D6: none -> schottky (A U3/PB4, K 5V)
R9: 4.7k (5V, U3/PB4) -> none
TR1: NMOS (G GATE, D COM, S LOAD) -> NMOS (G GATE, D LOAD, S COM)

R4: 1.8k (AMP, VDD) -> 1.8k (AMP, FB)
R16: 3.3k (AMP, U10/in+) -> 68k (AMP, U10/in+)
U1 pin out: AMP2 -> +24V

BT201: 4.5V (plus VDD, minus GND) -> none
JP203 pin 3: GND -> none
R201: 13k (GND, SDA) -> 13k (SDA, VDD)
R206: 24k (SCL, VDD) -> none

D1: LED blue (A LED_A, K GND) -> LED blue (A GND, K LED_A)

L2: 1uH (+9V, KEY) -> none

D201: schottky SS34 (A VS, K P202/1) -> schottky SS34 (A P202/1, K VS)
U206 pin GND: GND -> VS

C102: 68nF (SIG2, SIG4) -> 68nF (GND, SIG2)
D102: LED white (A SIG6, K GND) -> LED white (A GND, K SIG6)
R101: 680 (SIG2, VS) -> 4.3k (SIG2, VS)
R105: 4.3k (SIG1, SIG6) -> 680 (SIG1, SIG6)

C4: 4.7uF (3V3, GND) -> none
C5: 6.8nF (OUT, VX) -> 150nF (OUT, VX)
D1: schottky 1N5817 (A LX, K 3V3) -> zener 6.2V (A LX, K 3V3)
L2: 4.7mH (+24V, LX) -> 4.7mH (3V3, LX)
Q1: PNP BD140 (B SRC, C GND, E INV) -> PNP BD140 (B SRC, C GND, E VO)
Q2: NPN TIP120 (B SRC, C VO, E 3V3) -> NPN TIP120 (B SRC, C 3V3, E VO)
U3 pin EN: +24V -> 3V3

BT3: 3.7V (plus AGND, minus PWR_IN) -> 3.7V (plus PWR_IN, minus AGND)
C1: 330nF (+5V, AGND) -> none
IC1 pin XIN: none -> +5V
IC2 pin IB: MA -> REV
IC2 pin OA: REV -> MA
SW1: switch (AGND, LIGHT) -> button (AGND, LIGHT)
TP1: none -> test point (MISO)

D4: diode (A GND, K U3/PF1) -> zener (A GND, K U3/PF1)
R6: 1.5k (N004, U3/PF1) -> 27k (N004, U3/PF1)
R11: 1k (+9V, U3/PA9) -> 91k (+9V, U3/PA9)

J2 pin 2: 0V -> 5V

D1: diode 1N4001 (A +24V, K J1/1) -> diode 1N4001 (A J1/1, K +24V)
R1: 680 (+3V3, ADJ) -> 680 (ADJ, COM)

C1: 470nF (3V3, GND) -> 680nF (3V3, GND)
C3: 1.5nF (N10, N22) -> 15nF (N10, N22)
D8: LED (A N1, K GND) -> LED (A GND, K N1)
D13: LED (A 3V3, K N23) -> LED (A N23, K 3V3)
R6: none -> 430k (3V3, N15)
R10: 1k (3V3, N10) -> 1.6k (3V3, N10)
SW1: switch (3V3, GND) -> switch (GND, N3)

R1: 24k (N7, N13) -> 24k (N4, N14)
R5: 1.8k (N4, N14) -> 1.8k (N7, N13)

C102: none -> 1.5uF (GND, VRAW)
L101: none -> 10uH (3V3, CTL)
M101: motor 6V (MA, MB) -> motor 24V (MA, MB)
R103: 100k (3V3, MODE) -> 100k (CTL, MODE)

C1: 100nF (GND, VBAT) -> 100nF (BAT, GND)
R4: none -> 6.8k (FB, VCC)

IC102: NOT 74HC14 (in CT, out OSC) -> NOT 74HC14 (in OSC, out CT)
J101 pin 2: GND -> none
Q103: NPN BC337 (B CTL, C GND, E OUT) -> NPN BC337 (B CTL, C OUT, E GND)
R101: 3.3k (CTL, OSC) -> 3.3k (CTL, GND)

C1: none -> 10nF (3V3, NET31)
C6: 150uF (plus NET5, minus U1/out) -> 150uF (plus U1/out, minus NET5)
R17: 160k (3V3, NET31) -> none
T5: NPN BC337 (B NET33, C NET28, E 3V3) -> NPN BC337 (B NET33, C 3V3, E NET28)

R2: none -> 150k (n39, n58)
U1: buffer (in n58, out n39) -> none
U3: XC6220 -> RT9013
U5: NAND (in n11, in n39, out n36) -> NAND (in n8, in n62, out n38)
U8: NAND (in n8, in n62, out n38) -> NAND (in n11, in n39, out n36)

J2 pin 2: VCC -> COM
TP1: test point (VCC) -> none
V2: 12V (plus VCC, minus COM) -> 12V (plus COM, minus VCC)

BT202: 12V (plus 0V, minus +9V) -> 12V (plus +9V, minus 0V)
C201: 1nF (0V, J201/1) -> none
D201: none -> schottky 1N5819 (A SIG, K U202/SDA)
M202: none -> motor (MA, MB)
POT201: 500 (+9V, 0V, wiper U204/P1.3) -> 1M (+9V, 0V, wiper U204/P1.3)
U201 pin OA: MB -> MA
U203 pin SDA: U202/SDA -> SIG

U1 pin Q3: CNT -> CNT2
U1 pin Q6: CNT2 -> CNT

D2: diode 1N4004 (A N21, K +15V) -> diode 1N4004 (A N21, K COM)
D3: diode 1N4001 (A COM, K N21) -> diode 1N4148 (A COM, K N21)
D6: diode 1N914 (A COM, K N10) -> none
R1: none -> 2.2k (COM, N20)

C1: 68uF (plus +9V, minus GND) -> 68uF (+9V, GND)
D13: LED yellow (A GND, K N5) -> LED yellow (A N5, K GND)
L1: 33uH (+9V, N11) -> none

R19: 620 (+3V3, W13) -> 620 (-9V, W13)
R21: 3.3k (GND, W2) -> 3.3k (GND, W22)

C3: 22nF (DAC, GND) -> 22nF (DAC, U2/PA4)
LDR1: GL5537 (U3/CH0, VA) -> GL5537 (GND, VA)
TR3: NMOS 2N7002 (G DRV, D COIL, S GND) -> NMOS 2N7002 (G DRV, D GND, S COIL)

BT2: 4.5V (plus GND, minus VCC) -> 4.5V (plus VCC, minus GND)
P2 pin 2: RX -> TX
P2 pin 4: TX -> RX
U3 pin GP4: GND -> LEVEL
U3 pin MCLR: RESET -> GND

○ ○ ○ ○ ○ ○ ○

# AIM OF THE TASK
The expected answer is an exact copy of the lines above, beginning at the line with "J2 pin 2: VCC -> COM" and ending at the line with "C3: 22nF (DAC, GND) -> 22nF (DAC, U2/PA4)", with both ends in.

# RESPONSE TO THIS TASK
J2 pin 2: VCC -> COM
TP1: test point (VCC) -> none
V2: 12V (plus VCC, minus COM) -> 12V (plus COM, minus VCC)

BT202: 12V (plus 0V, minus +9V) -> 12V (plus +9V, minus 0V)
C201: 1nF (0V, J201/1) -> none
D201: none -> schottky 1N5819 (A SIG, K U202/SDA)
M202: none -> motor (MA, MB)
POT201: 500 (+9V, 0V, wiper U204/P1.3) -> 1M (+9V, 0V, wiper U204/P1.3)
U201 pin OA: MB -> MA
U203 pin SDA: U202/SDA -> SIG

U1 pin Q3: CNT -> CNT2
U1 pin Q6: CNT2 -> CNT

D2: diode 1N4004 (A N21, K +15V) -> diode 1N4004 (A N21, K COM)
D3: diode 1N4001 (A COM, K N21) -> diode 1N4148 (A COM, K N21)
D6: diode 1N914 (A COM, K N10) -> none
R1: none -> 2.2k (COM, N20)

C1: 68uF (plus +9V, minus GND) -> 68uF (+9V, GND)
D13: LED yellow (A GND, K N5) -> LED yellow (A N5, K GND)
L1: 33uH (+9V, N11) -> none

R19: 620 (+3V3, W13) -> 620 (-9V, W13)
R21: 3.3k (GND, W2) -> 3.3k (GND, W22)

C3: 22nF (DAC, GND) -> 22nF (DAC, U2/PA4)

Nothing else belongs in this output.